**What the task requires:**
Every line of the data below should be retyped exactly, with no images carried over.

Coordinate-based object records:
============

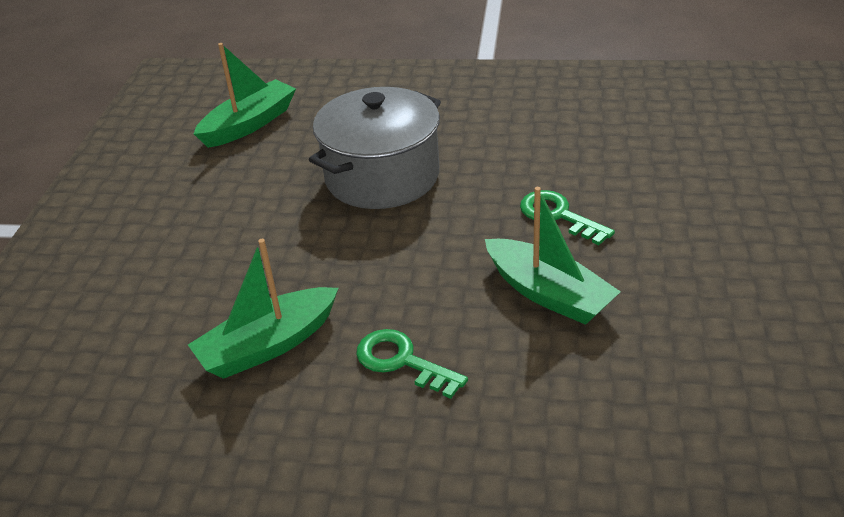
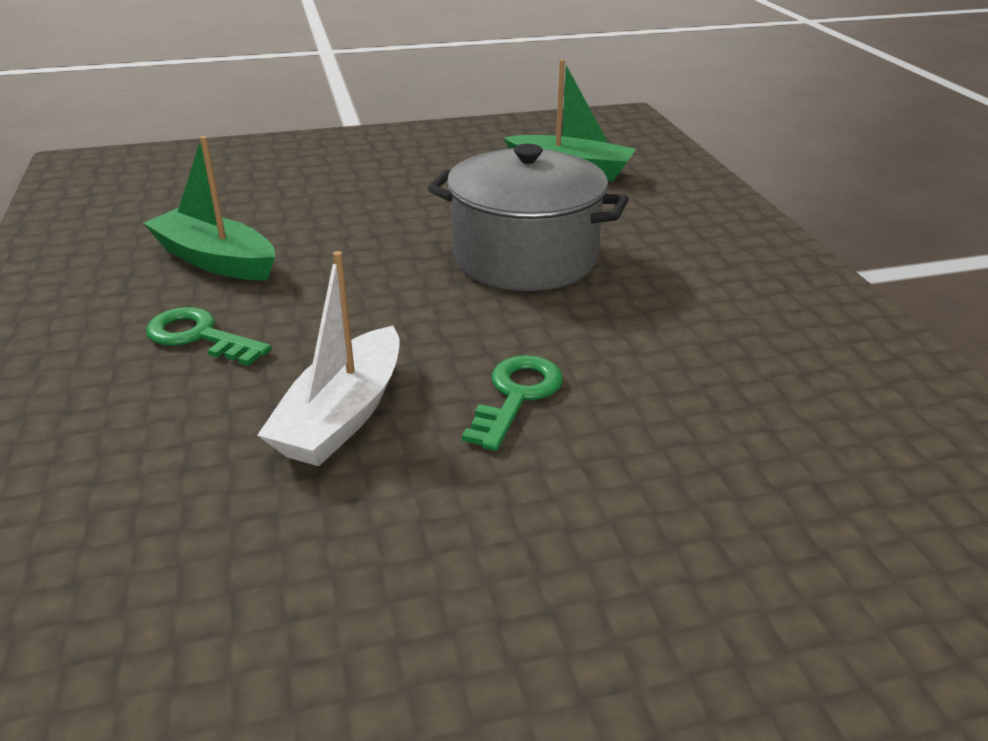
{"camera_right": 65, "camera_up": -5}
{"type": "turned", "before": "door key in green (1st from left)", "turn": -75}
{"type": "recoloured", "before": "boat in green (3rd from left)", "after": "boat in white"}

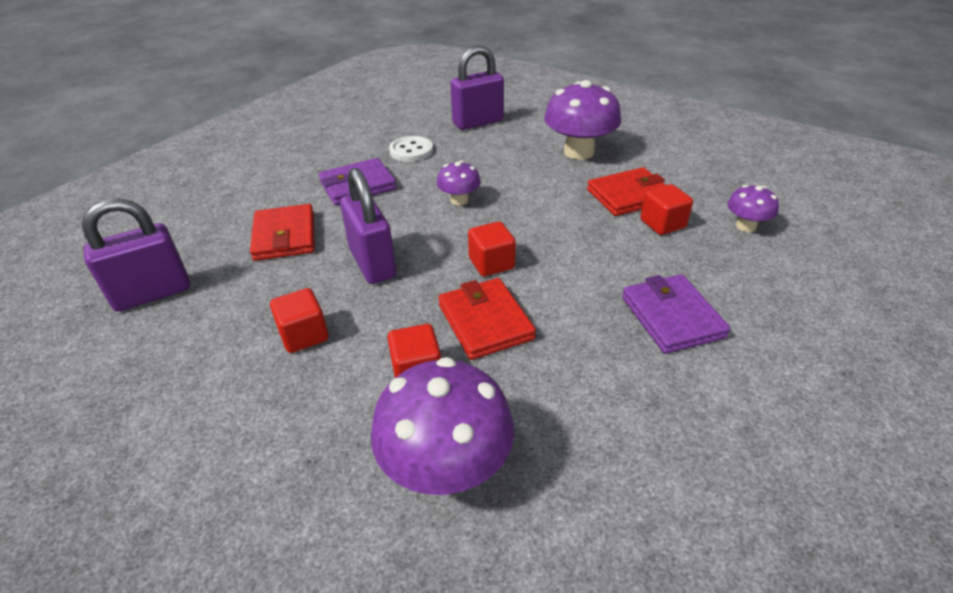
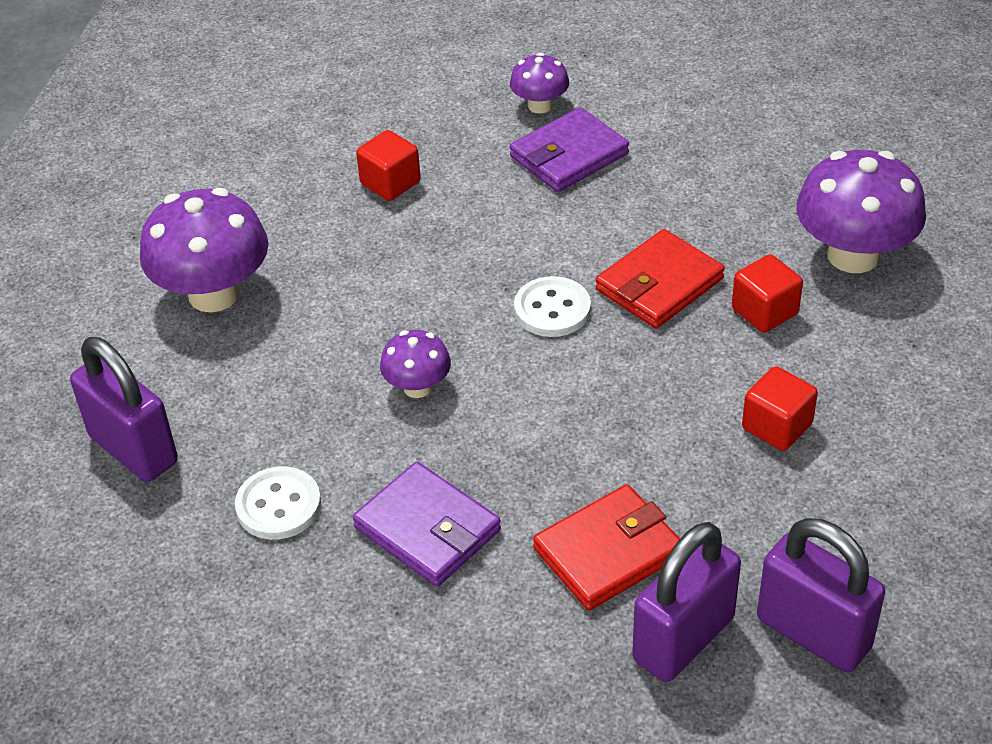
{"camera_right": -110, "camera_up": 5}
{"type": "moved", "before": "padlock in purple (2nd from left)"}
{"type": "replaced", "before": "solid cube in crimson (3rd from left)", "after": "button in white (2nd from left)"}
{"type": "removed", "before": "billfold in crimson (3rd from left)"}
{"type": "moved", "before": "fungus in purple (4th from left in the first image)", "after": "fungus in purple (3rd from left)"}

============

**Task response:**
{"camera_right": 65, "camera_up": -5}
{"type": "turned", "before": "door key in green (1st from left)", "turn": -75}
{"type": "recoloured", "before": "boat in green (3rd from left)", "after": "boat in white"}

{"camera_right": -110, "camera_up": 5}
{"type": "moved", "before": "padlock in purple (2nd from left)"}
{"type": "replaced", "before": "solid cube in crimson (3rd from left)", "after": "button in white (2nd from left)"}
{"type": "removed", "before": "billfold in crimson (3rd from left)"}
{"type": "moved", "before": "fungus in purple (4th from left in the first image)", "after": "fungus in purple (3rd from left)"}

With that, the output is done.